(Recorded data Opens)

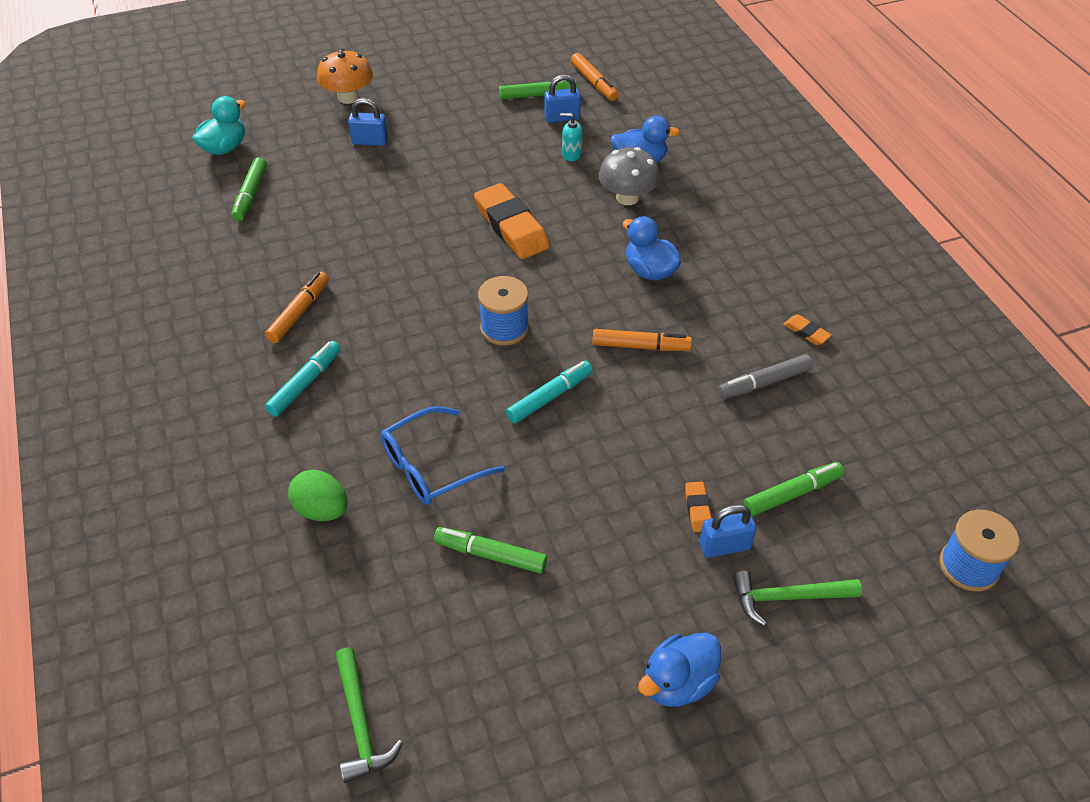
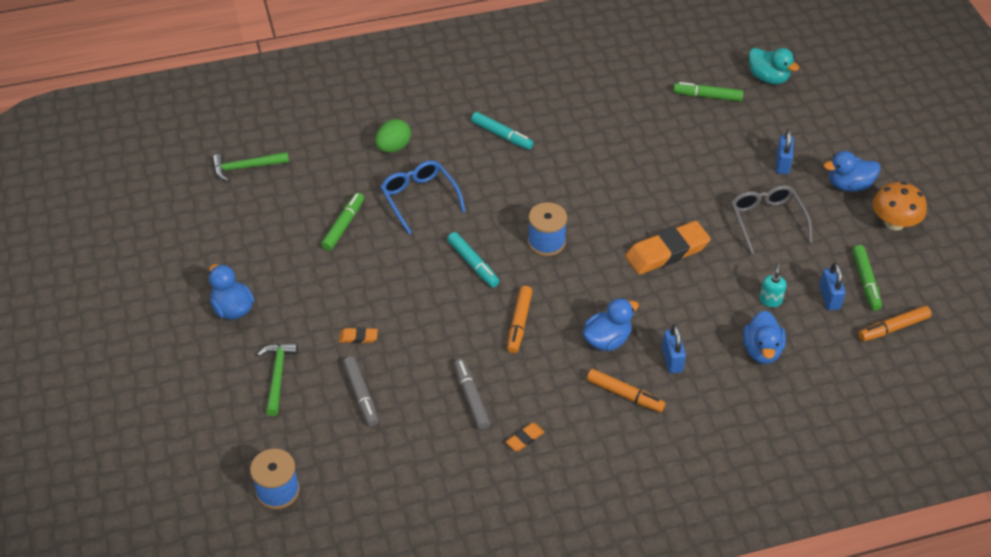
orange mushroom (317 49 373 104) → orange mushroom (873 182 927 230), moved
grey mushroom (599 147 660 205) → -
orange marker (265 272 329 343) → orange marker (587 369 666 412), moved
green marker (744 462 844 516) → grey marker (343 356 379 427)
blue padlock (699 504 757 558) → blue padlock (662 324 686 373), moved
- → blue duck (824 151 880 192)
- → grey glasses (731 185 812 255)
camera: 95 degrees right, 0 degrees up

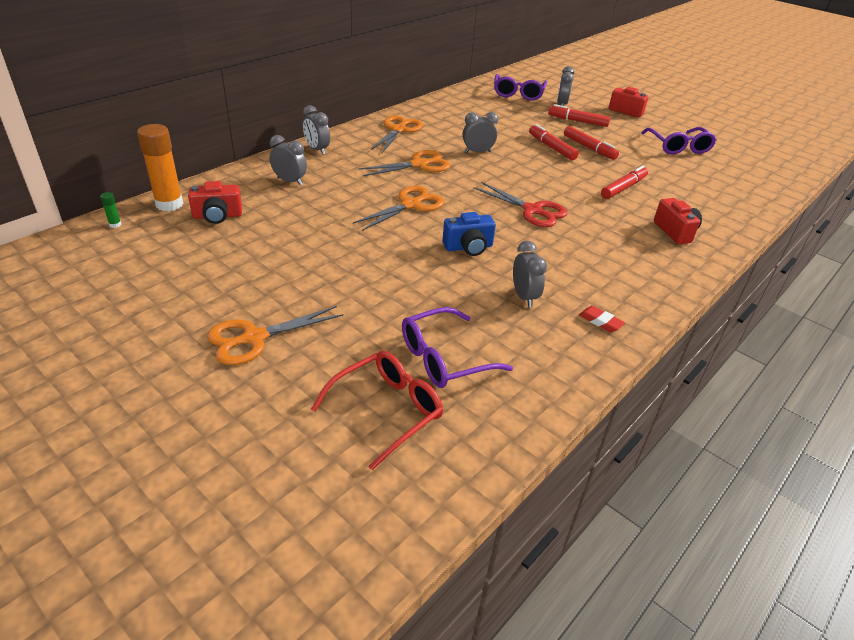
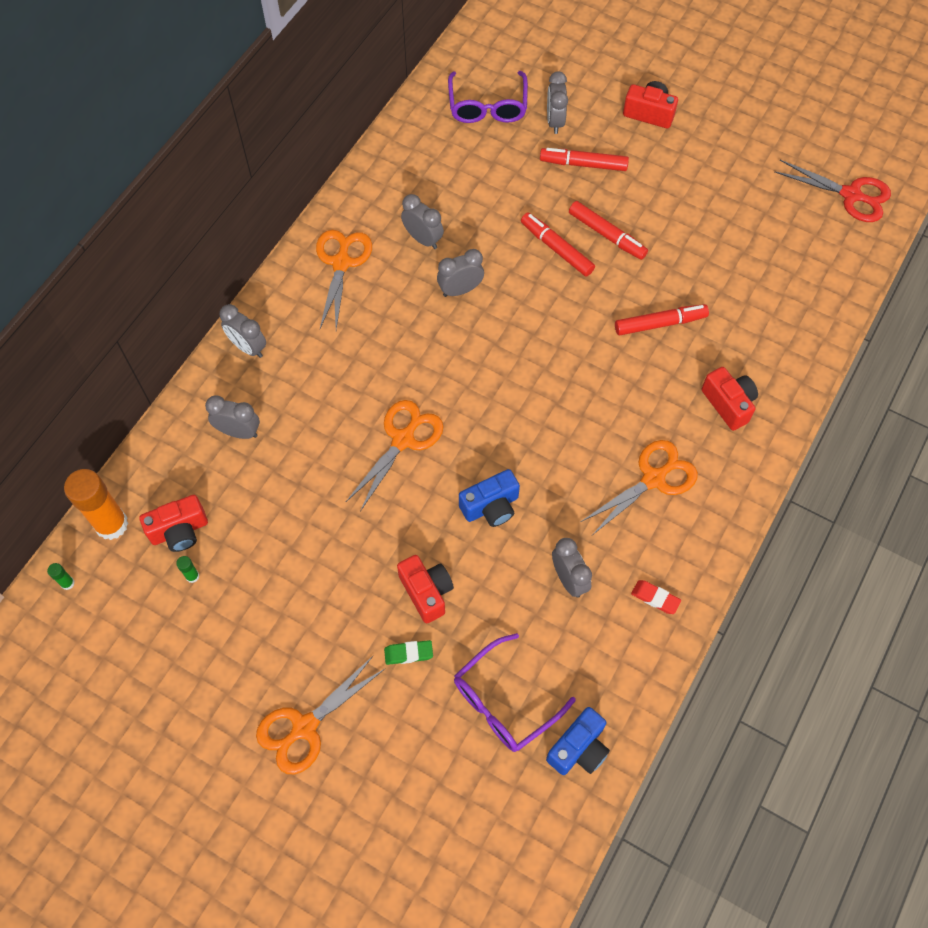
purple glasses (641 127 717 154) → -
orange scissors (358 150 450 176) → orange scissors (581 440 698 534), moved
red marker (601 166 648 199) → red marker (615 304 709 335), 45 degrees clockwise
red scissors (473 182 567 227) → red scissors (774 160 891 222), moved
red glasses (311 351 443 471) → -
- → grey clock (401 194 444 249)
- → red camera (397 555 454 623)
- → green glue stick (176 556 199 583)
- → green eraser (384 640 433 665)
- → blue camera (546 707 610 775)
camera: 10 degrees left, 25 degrees up

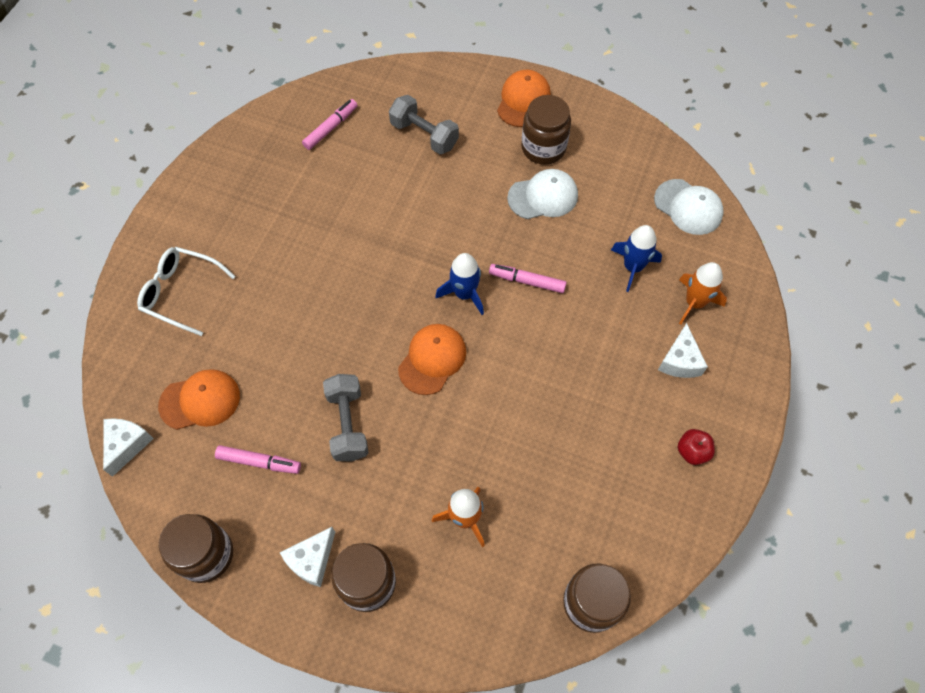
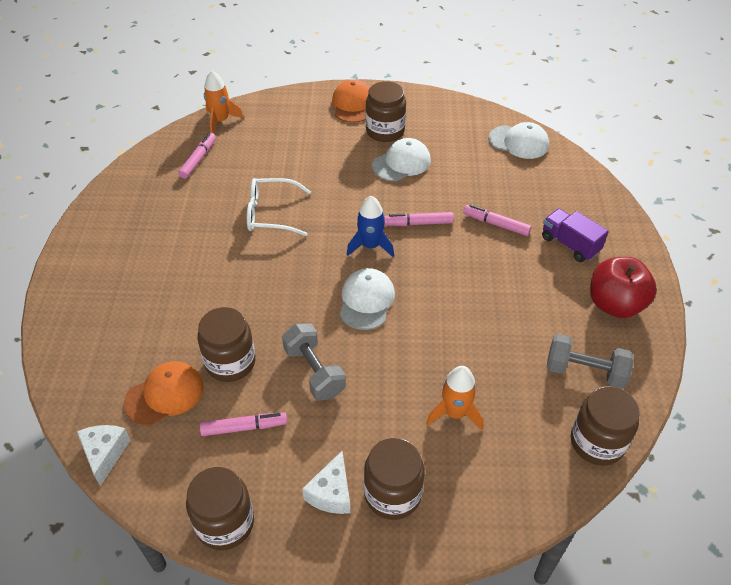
grey dumbbell (389 95 459 154) → grey dumbbell (547 334 634 389), moved
blue rocket (611 225 662 292) → -
white glasses (137 247 236 336) → white glasses (247 178 311 236), moved
orange rocket (679 262 727 325) → orange rocket (204 71 244 133), moved
white cheese (658 323 708 378) → purple truck (542 208 609 262)
orange cap (398 324 466 395) → white cap (340 268 395 330)
red apple (678 429 715 465) → red apple (590 257 657 318), x1.96
- → pink marker (463 204 531 236)
- → brown jar (197 307 256 382)
camera: 20 degrees left, 15 degrees down

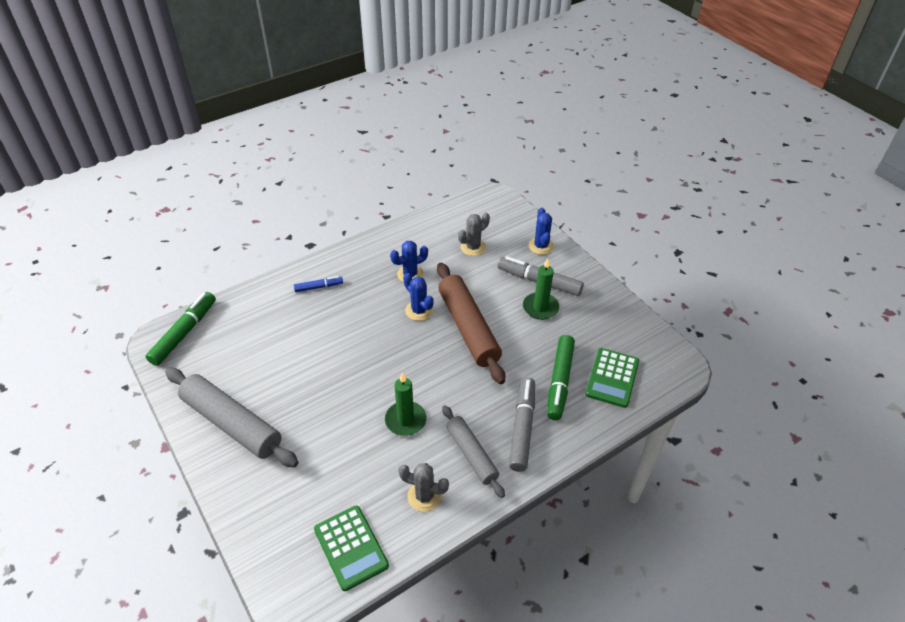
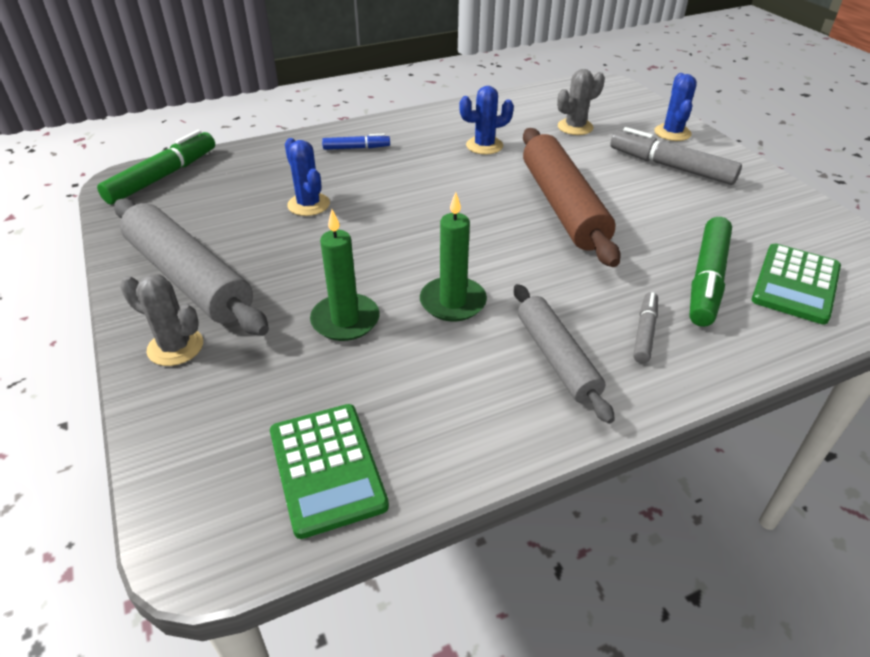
green candle (523 258 559 320) → green candle (310 209 380 341), moved
blue cactus (403 273 434 321) → blue cactus (285 138 330 216), moved
grey marker (509 377 535 472) → grey marker (633 292 658 363), x0.55
grey cactus (398 463 449 512) → grey cactus (120 274 203 366), moved
camera: 10 degrees right, 5 degrees down

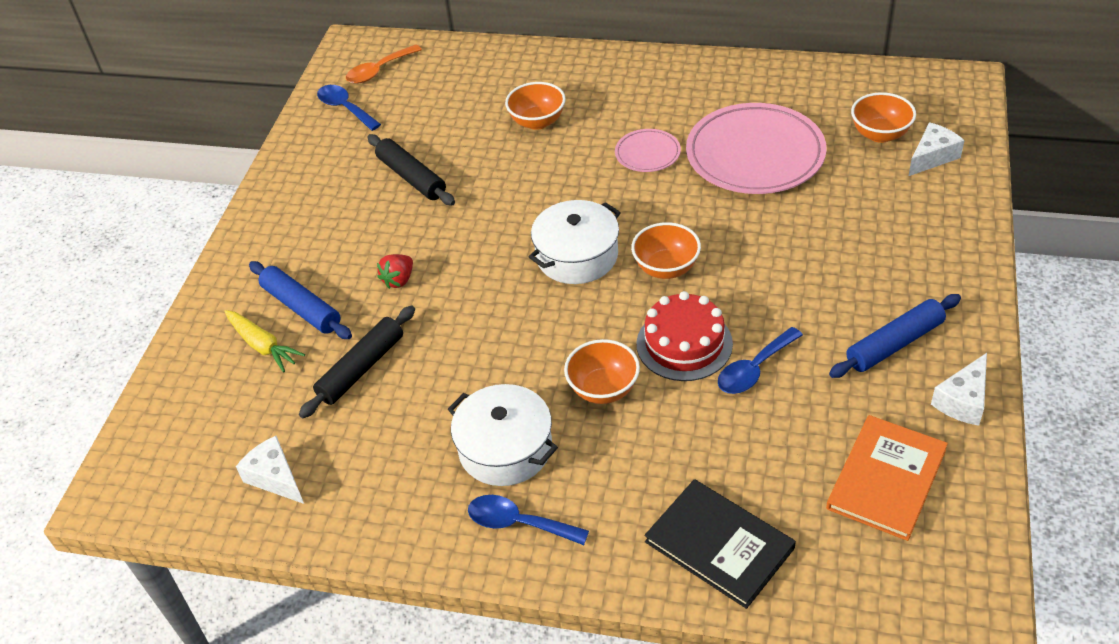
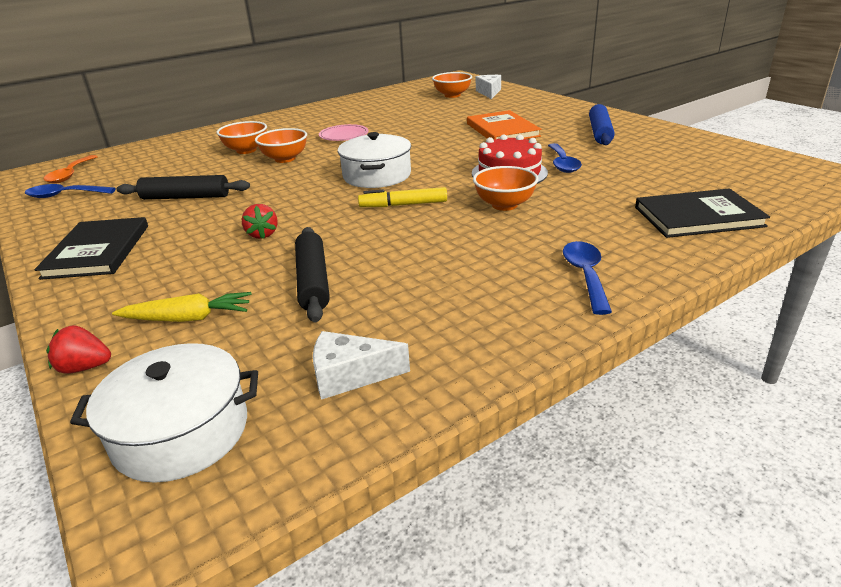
pink plate (686 103 827 194) → -
orange bowl (631 222 701 279) → orange bowl (255 128 307 163), moved
blue rolling pin (249 261 352 339) → -
white cheese (931 353 987 426) → -
white pot (448 384 558 486) → white pot (70 343 258 483), moved
orange book (826 415 948 541) → orange book (467 110 541 140), moved
blue spoon (468 495 589 545) → blue spoon (563 241 612 315), 120 degrees clockwise
- → yellow marker (358 187 447 207)
- → black book (34 217 148 280)
- → red strawberry (46 325 111 374)
camera: 50 degrees left, 15 degrees down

(Recorded data Closes)

* Task item *
Leaving the pictures out, transcribe the entries above exactly as written.

* Exercise answer *
orange mushroom (317 49 373 104) → orange mushroom (873 182 927 230), moved
grey mushroom (599 147 660 205) → -
orange marker (265 272 329 343) → orange marker (587 369 666 412), moved
green marker (744 462 844 516) → grey marker (343 356 379 427)
blue padlock (699 504 757 558) → blue padlock (662 324 686 373), moved
- → blue duck (824 151 880 192)
- → grey glasses (731 185 812 255)
camera: 95 degrees right, 0 degrees up

purple glasses (641 127 717 154) → -
orange scissors (358 150 450 176) → orange scissors (581 440 698 534), moved
red marker (601 166 648 199) → red marker (615 304 709 335), 45 degrees clockwise
red scissors (473 182 567 227) → red scissors (774 160 891 222), moved
red glasses (311 351 443 471) → -
- → grey clock (401 194 444 249)
- → red camera (397 555 454 623)
- → green glue stick (176 556 199 583)
- → green eraser (384 640 433 665)
- → blue camera (546 707 610 775)
camera: 10 degrees left, 25 degrees up

grey dumbbell (389 95 459 154) → grey dumbbell (547 334 634 389), moved
blue rocket (611 225 662 292) → -
white glasses (137 247 236 336) → white glasses (247 178 311 236), moved
orange rocket (679 262 727 325) → orange rocket (204 71 244 133), moved
white cheese (658 323 708 378) → purple truck (542 208 609 262)
orange cap (398 324 466 395) → white cap (340 268 395 330)
red apple (678 429 715 465) → red apple (590 257 657 318), x1.96
- → pink marker (463 204 531 236)
- → brown jar (197 307 256 382)
camera: 20 degrees left, 15 degrees down

green candle (523 258 559 320) → green candle (310 209 380 341), moved
blue cactus (403 273 434 321) → blue cactus (285 138 330 216), moved
grey marker (509 377 535 472) → grey marker (633 292 658 363), x0.55
grey cactus (398 463 449 512) → grey cactus (120 274 203 366), moved
camera: 10 degrees right, 5 degrees down

pink plate (686 103 827 194) → -
orange bowl (631 222 701 279) → orange bowl (255 128 307 163), moved
blue rolling pin (249 261 352 339) → -
white cheese (931 353 987 426) → -
white pot (448 384 558 486) → white pot (70 343 258 483), moved
orange book (826 415 948 541) → orange book (467 110 541 140), moved
blue spoon (468 495 589 545) → blue spoon (563 241 612 315), 120 degrees clockwise
- → yellow marker (358 187 447 207)
- → black book (34 217 148 280)
- → red strawberry (46 325 111 374)
camera: 50 degrees left, 15 degrees down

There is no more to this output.